The line containing "(335, 308) = (624, 327): blue" and every line after it through the end of the records: return those exactly, and nothing more.

RAW DATA
++++++++++++++++++++

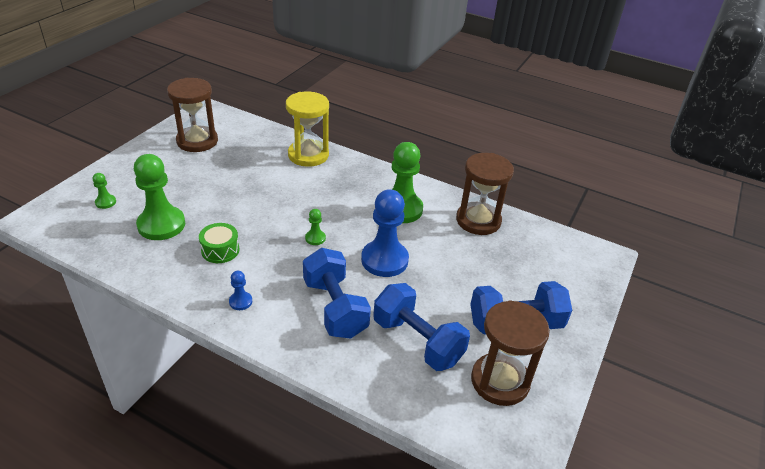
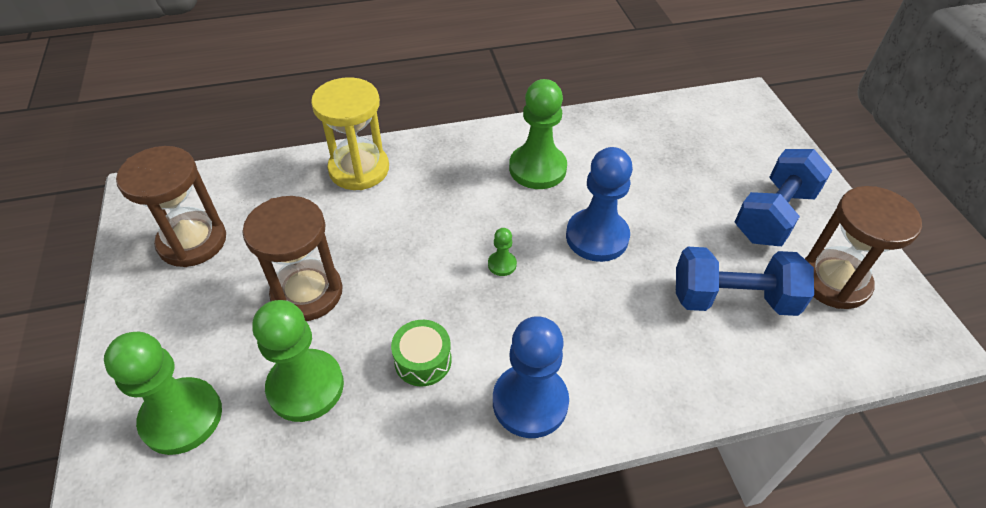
camera: 40 degrees left, 10 degrees up
(105, 202) = (182, 417): green pawn -> green pawn, size x2.26
(240, 301) = (530, 402): blue pawn -> blue pawn, size x2.26
(335, 308) = (624, 327): blue dumbbell -> none
(478, 220) = (617, 132): brown hourglass -> brown hourglass (307, 293)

++++++++++++++++++++

EXERCISE RESPONSE
(335, 308) = (624, 327): blue dumbbell -> none
(478, 220) = (617, 132): brown hourglass -> brown hourglass (307, 293)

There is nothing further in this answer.